Do this:
Copy the data word for word, starting with its first line and going on through the line that contains "RJE: 4:50 -> 4:54".

Excerpted records:
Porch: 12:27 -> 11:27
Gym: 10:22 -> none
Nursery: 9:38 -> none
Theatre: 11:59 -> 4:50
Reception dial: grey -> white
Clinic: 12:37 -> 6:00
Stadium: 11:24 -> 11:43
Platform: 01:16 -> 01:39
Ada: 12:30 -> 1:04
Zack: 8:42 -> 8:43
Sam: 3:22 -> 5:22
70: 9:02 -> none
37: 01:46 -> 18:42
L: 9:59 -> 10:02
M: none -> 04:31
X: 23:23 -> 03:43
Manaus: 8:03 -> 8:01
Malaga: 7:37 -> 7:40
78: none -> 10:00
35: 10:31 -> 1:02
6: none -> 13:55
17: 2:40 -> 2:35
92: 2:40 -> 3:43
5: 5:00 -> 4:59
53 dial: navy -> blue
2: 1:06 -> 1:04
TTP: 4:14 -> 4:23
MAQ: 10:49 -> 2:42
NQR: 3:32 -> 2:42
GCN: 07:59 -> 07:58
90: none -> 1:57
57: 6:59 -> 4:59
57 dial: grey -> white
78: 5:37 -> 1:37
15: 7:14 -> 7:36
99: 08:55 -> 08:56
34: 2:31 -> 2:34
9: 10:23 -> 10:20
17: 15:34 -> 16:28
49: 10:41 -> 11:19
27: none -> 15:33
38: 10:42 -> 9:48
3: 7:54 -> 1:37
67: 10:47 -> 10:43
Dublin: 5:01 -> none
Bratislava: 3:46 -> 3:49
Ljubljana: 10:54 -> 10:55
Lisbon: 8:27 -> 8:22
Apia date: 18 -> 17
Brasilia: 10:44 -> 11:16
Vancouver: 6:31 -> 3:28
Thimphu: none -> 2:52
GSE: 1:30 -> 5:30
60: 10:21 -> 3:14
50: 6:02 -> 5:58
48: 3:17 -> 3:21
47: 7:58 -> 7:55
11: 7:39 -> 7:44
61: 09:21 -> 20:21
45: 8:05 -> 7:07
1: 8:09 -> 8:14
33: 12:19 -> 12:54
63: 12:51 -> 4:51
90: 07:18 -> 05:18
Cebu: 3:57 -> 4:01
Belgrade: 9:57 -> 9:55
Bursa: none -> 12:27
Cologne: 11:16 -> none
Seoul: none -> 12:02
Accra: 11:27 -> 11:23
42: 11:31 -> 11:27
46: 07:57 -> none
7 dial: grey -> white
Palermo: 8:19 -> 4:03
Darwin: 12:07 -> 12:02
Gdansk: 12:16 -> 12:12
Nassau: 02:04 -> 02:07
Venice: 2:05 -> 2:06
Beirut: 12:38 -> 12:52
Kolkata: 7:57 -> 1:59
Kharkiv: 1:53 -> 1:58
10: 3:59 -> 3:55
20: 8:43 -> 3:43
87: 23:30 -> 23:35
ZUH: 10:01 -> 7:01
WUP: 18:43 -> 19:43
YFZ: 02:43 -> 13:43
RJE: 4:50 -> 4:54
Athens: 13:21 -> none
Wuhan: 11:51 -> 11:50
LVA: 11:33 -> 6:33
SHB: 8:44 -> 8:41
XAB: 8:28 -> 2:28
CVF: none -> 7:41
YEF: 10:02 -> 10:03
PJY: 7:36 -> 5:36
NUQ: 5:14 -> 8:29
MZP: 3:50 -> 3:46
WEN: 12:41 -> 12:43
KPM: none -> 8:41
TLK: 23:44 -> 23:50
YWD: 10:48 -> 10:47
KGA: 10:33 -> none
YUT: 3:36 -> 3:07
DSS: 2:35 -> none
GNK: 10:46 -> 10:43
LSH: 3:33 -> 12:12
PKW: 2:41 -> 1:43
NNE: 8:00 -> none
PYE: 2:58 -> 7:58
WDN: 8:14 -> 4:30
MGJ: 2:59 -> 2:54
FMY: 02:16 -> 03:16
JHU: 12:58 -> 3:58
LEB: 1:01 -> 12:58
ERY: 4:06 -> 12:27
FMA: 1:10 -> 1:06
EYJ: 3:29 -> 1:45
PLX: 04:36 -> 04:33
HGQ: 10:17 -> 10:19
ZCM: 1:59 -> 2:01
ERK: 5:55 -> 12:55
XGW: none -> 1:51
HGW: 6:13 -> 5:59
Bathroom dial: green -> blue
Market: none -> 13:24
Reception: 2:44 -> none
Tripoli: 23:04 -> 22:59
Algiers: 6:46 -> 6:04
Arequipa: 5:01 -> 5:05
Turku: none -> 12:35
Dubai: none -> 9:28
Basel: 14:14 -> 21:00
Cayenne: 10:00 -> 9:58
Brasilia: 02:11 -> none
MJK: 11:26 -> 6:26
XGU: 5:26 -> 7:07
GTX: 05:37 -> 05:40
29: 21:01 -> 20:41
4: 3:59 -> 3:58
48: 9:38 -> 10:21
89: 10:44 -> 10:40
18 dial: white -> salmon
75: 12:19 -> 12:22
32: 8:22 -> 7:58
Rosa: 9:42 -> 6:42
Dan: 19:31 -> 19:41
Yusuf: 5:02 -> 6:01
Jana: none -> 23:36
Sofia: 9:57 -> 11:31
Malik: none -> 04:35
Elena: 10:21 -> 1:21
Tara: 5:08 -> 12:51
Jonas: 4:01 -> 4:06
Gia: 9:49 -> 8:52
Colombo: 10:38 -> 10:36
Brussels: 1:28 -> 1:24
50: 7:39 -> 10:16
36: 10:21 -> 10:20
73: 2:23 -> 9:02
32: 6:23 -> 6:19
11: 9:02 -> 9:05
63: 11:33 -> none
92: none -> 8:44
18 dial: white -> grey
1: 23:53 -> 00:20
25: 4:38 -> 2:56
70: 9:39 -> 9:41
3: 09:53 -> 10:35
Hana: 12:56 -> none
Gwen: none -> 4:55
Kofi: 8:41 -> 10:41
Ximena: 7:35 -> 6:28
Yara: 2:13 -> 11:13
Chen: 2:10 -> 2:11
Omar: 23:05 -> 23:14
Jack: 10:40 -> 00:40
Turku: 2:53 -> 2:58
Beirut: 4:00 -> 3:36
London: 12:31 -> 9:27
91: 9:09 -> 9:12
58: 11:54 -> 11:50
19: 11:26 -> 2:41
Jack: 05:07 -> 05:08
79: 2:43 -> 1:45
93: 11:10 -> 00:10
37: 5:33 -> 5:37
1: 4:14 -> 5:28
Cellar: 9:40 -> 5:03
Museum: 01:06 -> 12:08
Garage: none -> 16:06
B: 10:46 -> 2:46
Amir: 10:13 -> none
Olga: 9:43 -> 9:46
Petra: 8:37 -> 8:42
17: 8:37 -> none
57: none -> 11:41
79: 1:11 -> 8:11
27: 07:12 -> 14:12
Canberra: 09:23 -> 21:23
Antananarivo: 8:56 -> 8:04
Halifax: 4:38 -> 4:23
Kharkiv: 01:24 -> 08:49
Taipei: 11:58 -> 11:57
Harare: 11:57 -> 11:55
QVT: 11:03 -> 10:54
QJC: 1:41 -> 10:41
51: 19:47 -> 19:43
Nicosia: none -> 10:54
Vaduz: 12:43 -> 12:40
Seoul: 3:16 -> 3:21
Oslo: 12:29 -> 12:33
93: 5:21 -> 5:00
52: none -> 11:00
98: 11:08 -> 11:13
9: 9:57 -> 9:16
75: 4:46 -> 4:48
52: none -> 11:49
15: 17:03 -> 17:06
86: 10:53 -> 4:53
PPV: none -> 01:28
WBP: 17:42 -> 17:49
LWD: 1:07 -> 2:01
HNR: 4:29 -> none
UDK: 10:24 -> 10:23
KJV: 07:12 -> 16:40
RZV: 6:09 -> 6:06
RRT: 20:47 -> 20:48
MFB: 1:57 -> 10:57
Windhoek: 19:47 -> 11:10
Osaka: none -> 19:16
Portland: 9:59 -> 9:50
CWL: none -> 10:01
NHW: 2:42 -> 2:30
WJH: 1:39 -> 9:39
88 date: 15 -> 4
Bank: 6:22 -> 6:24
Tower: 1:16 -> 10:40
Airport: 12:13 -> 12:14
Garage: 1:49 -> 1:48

The answer:
Porch: 12:27 -> 11:27
Gym: 10:22 -> none
Nursery: 9:38 -> none
Theatre: 11:59 -> 4:50
Reception dial: grey -> white
Clinic: 12:37 -> 6:00
Stadium: 11:24 -> 11:43
Platform: 01:16 -> 01:39
Ada: 12:30 -> 1:04
Zack: 8:42 -> 8:43
Sam: 3:22 -> 5:22
70: 9:02 -> none
37: 01:46 -> 18:42
L: 9:59 -> 10:02
M: none -> 04:31
X: 23:23 -> 03:43
Manaus: 8:03 -> 8:01
Malaga: 7:37 -> 7:40
78: none -> 10:00
35: 10:31 -> 1:02
6: none -> 13:55
17: 2:40 -> 2:35
92: 2:40 -> 3:43
5: 5:00 -> 4:59
53 dial: navy -> blue
2: 1:06 -> 1:04
TTP: 4:14 -> 4:23
MAQ: 10:49 -> 2:42
NQR: 3:32 -> 2:42
GCN: 07:59 -> 07:58
90: none -> 1:57
57: 6:59 -> 4:59
57 dial: grey -> white
78: 5:37 -> 1:37
15: 7:14 -> 7:36
99: 08:55 -> 08:56
34: 2:31 -> 2:34
9: 10:23 -> 10:20
17: 15:34 -> 16:28
49: 10:41 -> 11:19
27: none -> 15:33
38: 10:42 -> 9:48
3: 7:54 -> 1:37
67: 10:47 -> 10:43
Dublin: 5:01 -> none
Bratislava: 3:46 -> 3:49
Ljubljana: 10:54 -> 10:55
Lisbon: 8:27 -> 8:22
Apia date: 18 -> 17
Brasilia: 10:44 -> 11:16
Vancouver: 6:31 -> 3:28
Thimphu: none -> 2:52
GSE: 1:30 -> 5:30
60: 10:21 -> 3:14
50: 6:02 -> 5:58
48: 3:17 -> 3:21
47: 7:58 -> 7:55
11: 7:39 -> 7:44
61: 09:21 -> 20:21
45: 8:05 -> 7:07
1: 8:09 -> 8:14
33: 12:19 -> 12:54
63: 12:51 -> 4:51
90: 07:18 -> 05:18
Cebu: 3:57 -> 4:01
Belgrade: 9:57 -> 9:55
Bursa: none -> 12:27
Cologne: 11:16 -> none
Seoul: none -> 12:02
Accra: 11:27 -> 11:23
42: 11:31 -> 11:27
46: 07:57 -> none
7 dial: grey -> white
Palermo: 8:19 -> 4:03
Darwin: 12:07 -> 12:02
Gdansk: 12:16 -> 12:12
Nassau: 02:04 -> 02:07
Venice: 2:05 -> 2:06
Beirut: 12:38 -> 12:52
Kolkata: 7:57 -> 1:59
Kharkiv: 1:53 -> 1:58
10: 3:59 -> 3:55
20: 8:43 -> 3:43
87: 23:30 -> 23:35
ZUH: 10:01 -> 7:01
WUP: 18:43 -> 19:43
YFZ: 02:43 -> 13:43
RJE: 4:50 -> 4:54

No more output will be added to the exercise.